- **Requirement**:
Below are the entries to retype; reproduce each one exactly.

Collected data
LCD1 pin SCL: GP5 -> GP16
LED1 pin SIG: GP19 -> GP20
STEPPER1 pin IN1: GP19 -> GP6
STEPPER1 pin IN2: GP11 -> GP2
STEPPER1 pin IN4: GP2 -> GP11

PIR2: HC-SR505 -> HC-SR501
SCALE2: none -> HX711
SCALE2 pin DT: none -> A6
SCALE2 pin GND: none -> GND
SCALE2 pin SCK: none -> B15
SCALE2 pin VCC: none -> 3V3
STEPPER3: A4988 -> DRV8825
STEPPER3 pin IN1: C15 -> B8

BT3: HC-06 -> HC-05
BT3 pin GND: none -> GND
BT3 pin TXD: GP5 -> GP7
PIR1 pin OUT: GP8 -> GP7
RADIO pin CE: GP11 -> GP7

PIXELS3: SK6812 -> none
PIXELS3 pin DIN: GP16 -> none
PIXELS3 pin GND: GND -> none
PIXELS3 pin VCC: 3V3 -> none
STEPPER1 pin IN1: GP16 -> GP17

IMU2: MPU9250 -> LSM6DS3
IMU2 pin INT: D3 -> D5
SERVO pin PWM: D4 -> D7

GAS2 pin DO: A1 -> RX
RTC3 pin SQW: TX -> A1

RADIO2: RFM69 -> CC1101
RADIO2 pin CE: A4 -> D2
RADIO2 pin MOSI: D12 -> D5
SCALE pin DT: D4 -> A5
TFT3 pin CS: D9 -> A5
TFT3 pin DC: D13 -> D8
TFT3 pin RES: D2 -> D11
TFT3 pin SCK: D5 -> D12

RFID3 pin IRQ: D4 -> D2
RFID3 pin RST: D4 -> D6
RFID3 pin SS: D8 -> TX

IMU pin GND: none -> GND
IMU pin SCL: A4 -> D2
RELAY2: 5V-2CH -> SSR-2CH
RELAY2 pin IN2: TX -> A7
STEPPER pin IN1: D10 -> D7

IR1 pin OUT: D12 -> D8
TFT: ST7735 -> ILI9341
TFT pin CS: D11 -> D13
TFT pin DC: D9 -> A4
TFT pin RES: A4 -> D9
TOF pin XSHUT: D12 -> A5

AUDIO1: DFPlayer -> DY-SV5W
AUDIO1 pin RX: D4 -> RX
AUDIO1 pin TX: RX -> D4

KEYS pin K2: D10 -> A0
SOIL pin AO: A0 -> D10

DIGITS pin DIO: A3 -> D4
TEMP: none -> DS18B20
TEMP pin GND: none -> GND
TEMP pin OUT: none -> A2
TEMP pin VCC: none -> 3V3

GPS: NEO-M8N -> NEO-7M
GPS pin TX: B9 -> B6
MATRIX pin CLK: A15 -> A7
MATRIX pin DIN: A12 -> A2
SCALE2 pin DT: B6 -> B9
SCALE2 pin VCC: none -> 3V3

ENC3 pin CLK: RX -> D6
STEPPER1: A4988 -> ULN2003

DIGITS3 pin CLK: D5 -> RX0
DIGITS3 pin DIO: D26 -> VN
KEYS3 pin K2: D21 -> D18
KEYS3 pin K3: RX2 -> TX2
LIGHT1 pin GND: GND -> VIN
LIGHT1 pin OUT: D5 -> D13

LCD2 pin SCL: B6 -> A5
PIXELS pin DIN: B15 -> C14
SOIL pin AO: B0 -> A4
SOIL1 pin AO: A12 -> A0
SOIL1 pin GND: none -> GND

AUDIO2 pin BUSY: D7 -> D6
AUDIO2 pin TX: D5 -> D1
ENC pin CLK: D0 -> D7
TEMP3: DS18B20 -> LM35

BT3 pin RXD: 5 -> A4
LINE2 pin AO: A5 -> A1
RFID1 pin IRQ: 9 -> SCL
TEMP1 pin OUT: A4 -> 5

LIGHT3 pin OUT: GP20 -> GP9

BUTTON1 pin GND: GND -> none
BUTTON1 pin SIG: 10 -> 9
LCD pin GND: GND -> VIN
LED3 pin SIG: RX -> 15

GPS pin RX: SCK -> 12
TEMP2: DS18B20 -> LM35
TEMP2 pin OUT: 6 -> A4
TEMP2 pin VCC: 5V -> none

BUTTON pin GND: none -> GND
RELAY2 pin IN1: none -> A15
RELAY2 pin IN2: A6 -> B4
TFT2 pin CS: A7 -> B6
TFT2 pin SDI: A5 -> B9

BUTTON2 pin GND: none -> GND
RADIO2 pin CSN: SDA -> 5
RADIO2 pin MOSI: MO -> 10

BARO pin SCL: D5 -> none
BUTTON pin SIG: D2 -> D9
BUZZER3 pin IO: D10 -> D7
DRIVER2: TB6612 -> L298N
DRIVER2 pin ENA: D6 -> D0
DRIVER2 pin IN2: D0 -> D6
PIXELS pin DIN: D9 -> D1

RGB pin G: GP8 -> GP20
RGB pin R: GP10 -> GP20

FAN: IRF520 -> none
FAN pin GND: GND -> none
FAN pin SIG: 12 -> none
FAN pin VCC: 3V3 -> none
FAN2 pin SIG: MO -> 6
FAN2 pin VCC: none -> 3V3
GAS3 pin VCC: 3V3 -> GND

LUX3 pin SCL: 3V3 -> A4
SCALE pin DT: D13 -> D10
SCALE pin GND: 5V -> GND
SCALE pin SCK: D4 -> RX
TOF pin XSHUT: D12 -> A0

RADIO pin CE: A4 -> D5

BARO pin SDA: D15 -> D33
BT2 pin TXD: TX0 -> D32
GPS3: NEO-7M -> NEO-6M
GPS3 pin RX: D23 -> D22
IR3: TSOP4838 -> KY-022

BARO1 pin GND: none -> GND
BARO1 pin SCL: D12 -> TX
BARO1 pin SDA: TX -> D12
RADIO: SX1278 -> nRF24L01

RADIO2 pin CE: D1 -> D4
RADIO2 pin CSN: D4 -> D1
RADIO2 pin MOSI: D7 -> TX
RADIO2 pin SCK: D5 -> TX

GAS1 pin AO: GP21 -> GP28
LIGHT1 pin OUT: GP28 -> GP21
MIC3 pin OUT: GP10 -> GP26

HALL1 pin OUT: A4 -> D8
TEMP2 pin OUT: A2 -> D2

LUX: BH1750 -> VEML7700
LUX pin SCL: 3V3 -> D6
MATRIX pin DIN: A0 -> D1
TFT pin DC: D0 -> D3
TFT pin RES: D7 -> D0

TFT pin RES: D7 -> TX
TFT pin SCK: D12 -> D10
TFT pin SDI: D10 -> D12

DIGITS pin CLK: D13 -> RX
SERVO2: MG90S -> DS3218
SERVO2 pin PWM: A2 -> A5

- **Output of the task**:
LCD1 pin SCL: GP5 -> GP16
LED1 pin SIG: GP19 -> GP20
STEPPER1 pin IN1: GP19 -> GP6
STEPPER1 pin IN2: GP11 -> GP2
STEPPER1 pin IN4: GP2 -> GP11

PIR2: HC-SR505 -> HC-SR501
SCALE2: none -> HX711
SCALE2 pin DT: none -> A6
SCALE2 pin GND: none -> GND
SCALE2 pin SCK: none -> B15
SCALE2 pin VCC: none -> 3V3
STEPPER3: A4988 -> DRV8825
STEPPER3 pin IN1: C15 -> B8

BT3: HC-06 -> HC-05
BT3 pin GND: none -> GND
BT3 pin TXD: GP5 -> GP7
PIR1 pin OUT: GP8 -> GP7
RADIO pin CE: GP11 -> GP7

PIXELS3: SK6812 -> none
PIXELS3 pin DIN: GP16 -> none
PIXELS3 pin GND: GND -> none
PIXELS3 pin VCC: 3V3 -> none
STEPPER1 pin IN1: GP16 -> GP17

IMU2: MPU9250 -> LSM6DS3
IMU2 pin INT: D3 -> D5
SERVO pin PWM: D4 -> D7

GAS2 pin DO: A1 -> RX
RTC3 pin SQW: TX -> A1

RADIO2: RFM69 -> CC1101
RADIO2 pin CE: A4 -> D2
RADIO2 pin MOSI: D12 -> D5
SCALE pin DT: D4 -> A5
TFT3 pin CS: D9 -> A5
TFT3 pin DC: D13 -> D8
TFT3 pin RES: D2 -> D11
TFT3 pin SCK: D5 -> D12

RFID3 pin IRQ: D4 -> D2
RFID3 pin RST: D4 -> D6
RFID3 pin SS: D8 -> TX

IMU pin GND: none -> GND
IMU pin SCL: A4 -> D2
RELAY2: 5V-2CH -> SSR-2CH
RELAY2 pin IN2: TX -> A7
STEPPER pin IN1: D10 -> D7

IR1 pin OUT: D12 -> D8
TFT: ST7735 -> ILI9341
TFT pin CS: D11 -> D13
TFT pin DC: D9 -> A4
TFT pin RES: A4 -> D9
TOF pin XSHUT: D12 -> A5

AUDIO1: DFPlayer -> DY-SV5W
AUDIO1 pin RX: D4 -> RX
AUDIO1 pin TX: RX -> D4

KEYS pin K2: D10 -> A0
SOIL pin AO: A0 -> D10

DIGITS pin DIO: A3 -> D4
TEMP: none -> DS18B20
TEMP pin GND: none -> GND
TEMP pin OUT: none -> A2
TEMP pin VCC: none -> 3V3

GPS: NEO-M8N -> NEO-7M
GPS pin TX: B9 -> B6
MATRIX pin CLK: A15 -> A7
MATRIX pin DIN: A12 -> A2
SCALE2 pin DT: B6 -> B9
SCALE2 pin VCC: none -> 3V3

ENC3 pin CLK: RX -> D6
STEPPER1: A4988 -> ULN2003

DIGITS3 pin CLK: D5 -> RX0
DIGITS3 pin DIO: D26 -> VN
KEYS3 pin K2: D21 -> D18
KEYS3 pin K3: RX2 -> TX2
LIGHT1 pin GND: GND -> VIN
LIGHT1 pin OUT: D5 -> D13

LCD2 pin SCL: B6 -> A5
PIXELS pin DIN: B15 -> C14
SOIL pin AO: B0 -> A4
SOIL1 pin AO: A12 -> A0
SOIL1 pin GND: none -> GND

AUDIO2 pin BUSY: D7 -> D6
AUDIO2 pin TX: D5 -> D1
ENC pin CLK: D0 -> D7
TEMP3: DS18B20 -> LM35

BT3 pin RXD: 5 -> A4
LINE2 pin AO: A5 -> A1
RFID1 pin IRQ: 9 -> SCL
TEMP1 pin OUT: A4 -> 5

LIGHT3 pin OUT: GP20 -> GP9

BUTTON1 pin GND: GND -> none
BUTTON1 pin SIG: 10 -> 9
LCD pin GND: GND -> VIN
LED3 pin SIG: RX -> 15

GPS pin RX: SCK -> 12
TEMP2: DS18B20 -> LM35
TEMP2 pin OUT: 6 -> A4
TEMP2 pin VCC: 5V -> none

BUTTON pin GND: none -> GND
RELAY2 pin IN1: none -> A15
RELAY2 pin IN2: A6 -> B4
TFT2 pin CS: A7 -> B6
TFT2 pin SDI: A5 -> B9

BUTTON2 pin GND: none -> GND
RADIO2 pin CSN: SDA -> 5
RADIO2 pin MOSI: MO -> 10

BARO pin SCL: D5 -> none
BUTTON pin SIG: D2 -> D9
BUZZER3 pin IO: D10 -> D7
DRIVER2: TB6612 -> L298N
DRIVER2 pin ENA: D6 -> D0
DRIVER2 pin IN2: D0 -> D6
PIXELS pin DIN: D9 -> D1

RGB pin G: GP8 -> GP20
RGB pin R: GP10 -> GP20

FAN: IRF520 -> none
FAN pin GND: GND -> none
FAN pin SIG: 12 -> none
FAN pin VCC: 3V3 -> none
FAN2 pin SIG: MO -> 6
FAN2 pin VCC: none -> 3V3
GAS3 pin VCC: 3V3 -> GND

LUX3 pin SCL: 3V3 -> A4
SCALE pin DT: D13 -> D10
SCALE pin GND: 5V -> GND
SCALE pin SCK: D4 -> RX
TOF pin XSHUT: D12 -> A0

RADIO pin CE: A4 -> D5

BARO pin SDA: D15 -> D33
BT2 pin TXD: TX0 -> D32
GPS3: NEO-7M -> NEO-6M
GPS3 pin RX: D23 -> D22
IR3: TSOP4838 -> KY-022

BARO1 pin GND: none -> GND
BARO1 pin SCL: D12 -> TX
BARO1 pin SDA: TX -> D12
RADIO: SX1278 -> nRF24L01

RADIO2 pin CE: D1 -> D4
RADIO2 pin CSN: D4 -> D1
RADIO2 pin MOSI: D7 -> TX
RADIO2 pin SCK: D5 -> TX

GAS1 pin AO: GP21 -> GP28
LIGHT1 pin OUT: GP28 -> GP21
MIC3 pin OUT: GP10 -> GP26

HALL1 pin OUT: A4 -> D8
TEMP2 pin OUT: A2 -> D2

LUX: BH1750 -> VEML7700
LUX pin SCL: 3V3 -> D6
MATRIX pin DIN: A0 -> D1
TFT pin DC: D0 -> D3
TFT pin RES: D7 -> D0

TFT pin RES: D7 -> TX
TFT pin SCK: D12 -> D10
TFT pin SDI: D10 -> D12

DIGITS pin CLK: D13 -> RX
SERVO2: MG90S -> DS3218
SERVO2 pin PWM: A2 -> A5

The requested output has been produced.